--- Data records ---
+ + + + +
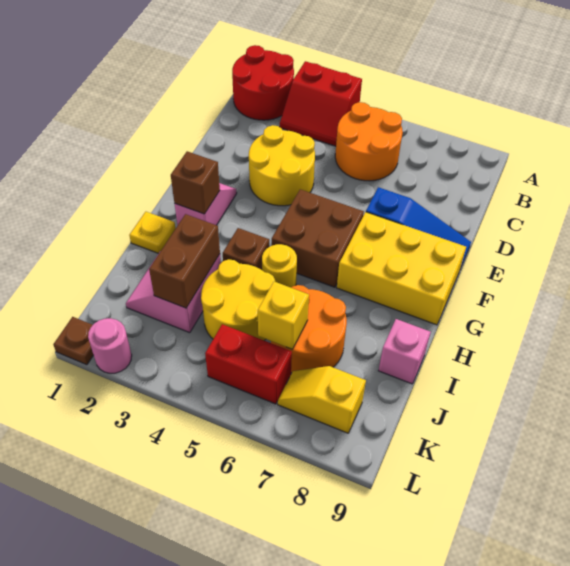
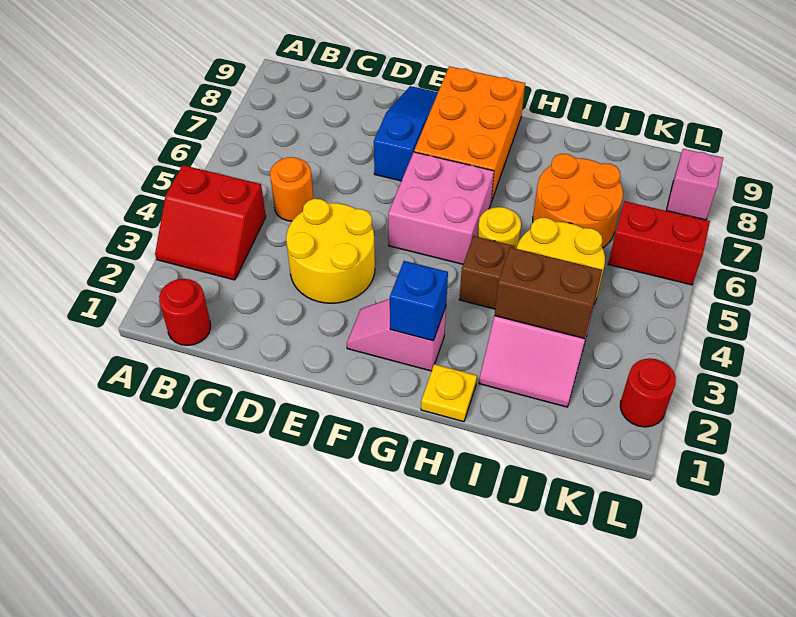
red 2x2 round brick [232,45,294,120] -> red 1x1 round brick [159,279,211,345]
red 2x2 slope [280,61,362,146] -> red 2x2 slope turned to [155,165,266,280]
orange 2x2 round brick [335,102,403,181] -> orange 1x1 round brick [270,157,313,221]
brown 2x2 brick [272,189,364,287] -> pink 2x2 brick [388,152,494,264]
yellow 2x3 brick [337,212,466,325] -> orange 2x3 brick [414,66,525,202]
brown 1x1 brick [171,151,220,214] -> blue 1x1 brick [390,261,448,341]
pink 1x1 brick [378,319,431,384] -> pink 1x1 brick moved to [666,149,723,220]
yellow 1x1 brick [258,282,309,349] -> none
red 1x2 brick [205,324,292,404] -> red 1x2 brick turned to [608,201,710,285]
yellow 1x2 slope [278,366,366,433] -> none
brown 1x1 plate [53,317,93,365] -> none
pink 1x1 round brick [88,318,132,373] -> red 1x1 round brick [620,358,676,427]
+ + + + +
--- What this task involves ---
The pictures should not appear in the copy; every other part of the records above must be returned exactly.

--- The completed task ---
red 2x2 round brick [232,45,294,120] -> red 1x1 round brick [159,279,211,345]
red 2x2 slope [280,61,362,146] -> red 2x2 slope turned to [155,165,266,280]
orange 2x2 round brick [335,102,403,181] -> orange 1x1 round brick [270,157,313,221]
brown 2x2 brick [272,189,364,287] -> pink 2x2 brick [388,152,494,264]
yellow 2x3 brick [337,212,466,325] -> orange 2x3 brick [414,66,525,202]
brown 1x1 brick [171,151,220,214] -> blue 1x1 brick [390,261,448,341]
pink 1x1 brick [378,319,431,384] -> pink 1x1 brick moved to [666,149,723,220]
yellow 1x1 brick [258,282,309,349] -> none
red 1x2 brick [205,324,292,404] -> red 1x2 brick turned to [608,201,710,285]
yellow 1x2 slope [278,366,366,433] -> none
brown 1x1 plate [53,317,93,365] -> none
pink 1x1 round brick [88,318,132,373] -> red 1x1 round brick [620,358,676,427]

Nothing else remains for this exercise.